_Task prompt_: Below are the records. Retype exactly the lines between the lines holding "none -> orange plate D2:E2 level 2" and "none -> white brick A8 level 1", inclusive.

------------------------------------------------

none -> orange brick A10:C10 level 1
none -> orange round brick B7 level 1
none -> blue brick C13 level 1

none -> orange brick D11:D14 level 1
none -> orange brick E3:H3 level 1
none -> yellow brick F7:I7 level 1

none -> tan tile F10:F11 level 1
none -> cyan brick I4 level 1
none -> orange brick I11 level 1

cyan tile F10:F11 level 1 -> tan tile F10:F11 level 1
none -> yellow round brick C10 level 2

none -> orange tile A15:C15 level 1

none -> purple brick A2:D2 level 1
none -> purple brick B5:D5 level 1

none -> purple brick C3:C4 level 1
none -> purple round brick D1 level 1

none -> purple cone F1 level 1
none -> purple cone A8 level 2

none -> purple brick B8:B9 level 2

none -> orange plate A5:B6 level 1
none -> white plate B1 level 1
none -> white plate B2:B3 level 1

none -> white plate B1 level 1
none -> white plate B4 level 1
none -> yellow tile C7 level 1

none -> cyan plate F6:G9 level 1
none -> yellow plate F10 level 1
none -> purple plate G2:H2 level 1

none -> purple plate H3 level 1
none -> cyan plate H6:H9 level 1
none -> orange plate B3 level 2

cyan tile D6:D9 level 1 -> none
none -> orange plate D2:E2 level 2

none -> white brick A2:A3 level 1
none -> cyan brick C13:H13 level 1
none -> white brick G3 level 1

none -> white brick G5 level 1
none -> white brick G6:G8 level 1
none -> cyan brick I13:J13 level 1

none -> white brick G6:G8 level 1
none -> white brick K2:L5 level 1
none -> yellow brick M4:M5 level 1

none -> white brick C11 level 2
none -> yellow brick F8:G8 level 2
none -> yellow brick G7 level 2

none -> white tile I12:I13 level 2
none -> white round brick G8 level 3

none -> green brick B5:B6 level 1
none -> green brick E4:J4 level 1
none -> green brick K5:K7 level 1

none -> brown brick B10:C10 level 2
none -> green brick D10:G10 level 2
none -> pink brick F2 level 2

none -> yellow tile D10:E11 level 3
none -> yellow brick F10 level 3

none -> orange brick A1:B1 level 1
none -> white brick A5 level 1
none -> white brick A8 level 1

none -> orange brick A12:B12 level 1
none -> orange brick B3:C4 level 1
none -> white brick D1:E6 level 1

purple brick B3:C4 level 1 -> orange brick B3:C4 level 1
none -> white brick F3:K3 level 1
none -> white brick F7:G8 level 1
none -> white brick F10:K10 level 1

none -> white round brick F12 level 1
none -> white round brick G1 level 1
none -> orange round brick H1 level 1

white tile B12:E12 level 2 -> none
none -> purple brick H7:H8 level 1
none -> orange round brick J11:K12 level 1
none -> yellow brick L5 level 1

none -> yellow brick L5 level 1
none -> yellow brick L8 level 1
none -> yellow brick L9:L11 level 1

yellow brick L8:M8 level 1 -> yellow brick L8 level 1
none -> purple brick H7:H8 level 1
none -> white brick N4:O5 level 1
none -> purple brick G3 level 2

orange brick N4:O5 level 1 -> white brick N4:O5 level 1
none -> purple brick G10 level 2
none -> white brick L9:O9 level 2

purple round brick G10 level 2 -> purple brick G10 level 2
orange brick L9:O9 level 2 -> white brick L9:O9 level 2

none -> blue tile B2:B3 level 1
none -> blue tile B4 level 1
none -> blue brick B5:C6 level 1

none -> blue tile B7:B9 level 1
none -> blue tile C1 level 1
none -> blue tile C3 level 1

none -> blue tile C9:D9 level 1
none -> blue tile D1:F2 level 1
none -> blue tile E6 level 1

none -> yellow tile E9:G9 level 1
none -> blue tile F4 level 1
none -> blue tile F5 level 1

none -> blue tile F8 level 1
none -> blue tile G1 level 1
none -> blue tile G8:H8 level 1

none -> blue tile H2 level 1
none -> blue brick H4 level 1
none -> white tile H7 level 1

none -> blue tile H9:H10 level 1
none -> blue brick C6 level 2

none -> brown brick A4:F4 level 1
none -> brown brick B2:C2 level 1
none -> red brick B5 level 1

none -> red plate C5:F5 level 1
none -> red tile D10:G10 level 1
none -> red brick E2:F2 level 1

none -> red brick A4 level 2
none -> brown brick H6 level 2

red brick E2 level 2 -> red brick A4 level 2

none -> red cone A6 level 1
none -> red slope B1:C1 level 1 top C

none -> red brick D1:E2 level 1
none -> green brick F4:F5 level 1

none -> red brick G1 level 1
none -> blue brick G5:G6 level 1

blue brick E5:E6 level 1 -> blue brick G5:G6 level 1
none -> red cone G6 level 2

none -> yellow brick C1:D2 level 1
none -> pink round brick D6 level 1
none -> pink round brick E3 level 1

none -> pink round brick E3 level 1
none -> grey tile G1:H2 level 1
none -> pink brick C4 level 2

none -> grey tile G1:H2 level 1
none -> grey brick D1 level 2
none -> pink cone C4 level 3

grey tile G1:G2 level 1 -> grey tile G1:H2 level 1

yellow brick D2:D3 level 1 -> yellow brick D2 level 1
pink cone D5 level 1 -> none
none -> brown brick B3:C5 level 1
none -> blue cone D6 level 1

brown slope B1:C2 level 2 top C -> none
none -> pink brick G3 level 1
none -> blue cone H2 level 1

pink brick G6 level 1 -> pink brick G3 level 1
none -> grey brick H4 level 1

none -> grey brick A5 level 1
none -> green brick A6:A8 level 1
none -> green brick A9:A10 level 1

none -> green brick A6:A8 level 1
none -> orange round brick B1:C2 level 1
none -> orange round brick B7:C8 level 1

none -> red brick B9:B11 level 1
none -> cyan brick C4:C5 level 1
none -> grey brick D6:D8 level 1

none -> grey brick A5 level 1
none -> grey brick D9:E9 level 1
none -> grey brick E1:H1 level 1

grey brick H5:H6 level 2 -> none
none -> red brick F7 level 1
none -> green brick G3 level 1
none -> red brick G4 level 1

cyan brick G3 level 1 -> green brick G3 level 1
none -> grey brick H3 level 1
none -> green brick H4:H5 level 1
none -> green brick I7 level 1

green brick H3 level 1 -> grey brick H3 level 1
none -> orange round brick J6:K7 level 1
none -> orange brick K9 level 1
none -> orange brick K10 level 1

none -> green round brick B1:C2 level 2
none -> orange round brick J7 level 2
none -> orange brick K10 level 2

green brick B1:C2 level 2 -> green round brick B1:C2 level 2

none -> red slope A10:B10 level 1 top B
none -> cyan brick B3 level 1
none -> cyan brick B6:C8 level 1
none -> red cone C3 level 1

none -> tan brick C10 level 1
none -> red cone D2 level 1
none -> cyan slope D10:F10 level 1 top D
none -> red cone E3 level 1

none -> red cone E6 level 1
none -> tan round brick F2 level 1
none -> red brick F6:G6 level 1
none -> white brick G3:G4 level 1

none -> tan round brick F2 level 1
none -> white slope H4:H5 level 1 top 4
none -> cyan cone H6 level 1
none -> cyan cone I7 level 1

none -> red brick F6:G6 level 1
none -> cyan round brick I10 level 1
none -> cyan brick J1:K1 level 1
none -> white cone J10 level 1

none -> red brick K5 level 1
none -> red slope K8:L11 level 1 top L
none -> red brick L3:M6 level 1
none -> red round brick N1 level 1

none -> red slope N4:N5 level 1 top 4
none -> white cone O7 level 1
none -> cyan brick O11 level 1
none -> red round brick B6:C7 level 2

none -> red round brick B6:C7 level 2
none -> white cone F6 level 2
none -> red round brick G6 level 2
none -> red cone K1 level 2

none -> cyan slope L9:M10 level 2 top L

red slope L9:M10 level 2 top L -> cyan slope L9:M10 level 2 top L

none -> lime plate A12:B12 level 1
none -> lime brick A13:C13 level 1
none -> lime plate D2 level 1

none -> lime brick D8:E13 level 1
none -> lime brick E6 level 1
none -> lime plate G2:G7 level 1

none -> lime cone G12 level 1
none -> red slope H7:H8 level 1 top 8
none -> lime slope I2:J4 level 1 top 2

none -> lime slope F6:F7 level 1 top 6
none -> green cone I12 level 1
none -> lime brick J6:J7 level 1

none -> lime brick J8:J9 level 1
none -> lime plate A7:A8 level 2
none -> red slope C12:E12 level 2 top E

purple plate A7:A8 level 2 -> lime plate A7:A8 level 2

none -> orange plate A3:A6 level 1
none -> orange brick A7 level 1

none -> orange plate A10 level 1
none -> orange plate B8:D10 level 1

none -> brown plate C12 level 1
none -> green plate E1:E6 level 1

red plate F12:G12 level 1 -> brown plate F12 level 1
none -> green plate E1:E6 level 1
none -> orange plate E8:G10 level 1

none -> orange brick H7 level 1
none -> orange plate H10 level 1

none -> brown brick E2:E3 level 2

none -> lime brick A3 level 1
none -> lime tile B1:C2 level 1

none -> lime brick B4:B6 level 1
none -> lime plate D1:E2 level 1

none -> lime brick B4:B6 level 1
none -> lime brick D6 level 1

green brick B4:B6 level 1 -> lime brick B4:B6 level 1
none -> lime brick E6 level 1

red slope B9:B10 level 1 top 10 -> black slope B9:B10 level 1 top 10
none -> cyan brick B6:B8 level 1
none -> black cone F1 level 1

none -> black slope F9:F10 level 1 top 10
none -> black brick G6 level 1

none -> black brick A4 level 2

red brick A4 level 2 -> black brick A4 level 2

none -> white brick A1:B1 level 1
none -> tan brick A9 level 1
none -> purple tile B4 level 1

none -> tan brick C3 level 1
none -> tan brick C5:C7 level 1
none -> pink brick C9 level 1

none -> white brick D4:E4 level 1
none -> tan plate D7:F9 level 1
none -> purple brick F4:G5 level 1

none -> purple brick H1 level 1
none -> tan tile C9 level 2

------------------------------------------------

_Result_:
none -> orange plate D2:E2 level 2

none -> white brick A2:A3 level 1
none -> cyan brick C13:H13 level 1
none -> white brick G3 level 1

none -> white brick G5 level 1
none -> white brick G6:G8 level 1
none -> cyan brick I13:J13 level 1

none -> white brick G6:G8 level 1
none -> white brick K2:L5 level 1
none -> yellow brick M4:M5 level 1

none -> white brick C11 level 2
none -> yellow brick F8:G8 level 2
none -> yellow brick G7 level 2

none -> white tile I12:I13 level 2
none -> white round brick G8 level 3

none -> green brick B5:B6 level 1
none -> green brick E4:J4 level 1
none -> green brick K5:K7 level 1

none -> brown brick B10:C10 level 2
none -> green brick D10:G10 level 2
none -> pink brick F2 level 2

none -> yellow tile D10:E11 level 3
none -> yellow brick F10 level 3

none -> orange brick A1:B1 level 1
none -> white brick A5 level 1
none -> white brick A8 level 1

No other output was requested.